• EXERCISE DESCRIPTION
Everything from the line with "grey brick E8:E9" to the end of the data is to be retyped exactly, and nothing else.

DATA TO USE Block Start

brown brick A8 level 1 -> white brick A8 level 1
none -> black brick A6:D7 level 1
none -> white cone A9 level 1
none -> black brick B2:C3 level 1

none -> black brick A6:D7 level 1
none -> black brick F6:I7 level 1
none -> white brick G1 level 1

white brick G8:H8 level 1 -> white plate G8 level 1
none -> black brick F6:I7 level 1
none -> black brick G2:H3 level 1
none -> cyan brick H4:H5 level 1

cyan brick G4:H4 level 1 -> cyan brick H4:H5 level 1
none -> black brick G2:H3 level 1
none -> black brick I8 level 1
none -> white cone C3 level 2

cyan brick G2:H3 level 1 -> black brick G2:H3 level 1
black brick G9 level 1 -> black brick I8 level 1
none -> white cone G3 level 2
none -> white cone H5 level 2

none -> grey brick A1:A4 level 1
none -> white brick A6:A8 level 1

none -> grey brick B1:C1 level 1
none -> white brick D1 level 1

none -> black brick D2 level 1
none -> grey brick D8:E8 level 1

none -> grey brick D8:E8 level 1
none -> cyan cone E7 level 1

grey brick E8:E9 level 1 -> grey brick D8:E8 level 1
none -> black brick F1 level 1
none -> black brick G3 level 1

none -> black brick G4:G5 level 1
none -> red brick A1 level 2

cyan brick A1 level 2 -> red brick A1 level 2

DATA TO USE Block End

• RESULT OF THIS TASK
grey brick E8:E9 level 1 -> grey brick D8:E8 level 1
none -> black brick F1 level 1
none -> black brick G3 level 1

none -> black brick G4:G5 level 1
none -> red brick A1 level 2

cyan brick A1 level 2 -> red brick A1 level 2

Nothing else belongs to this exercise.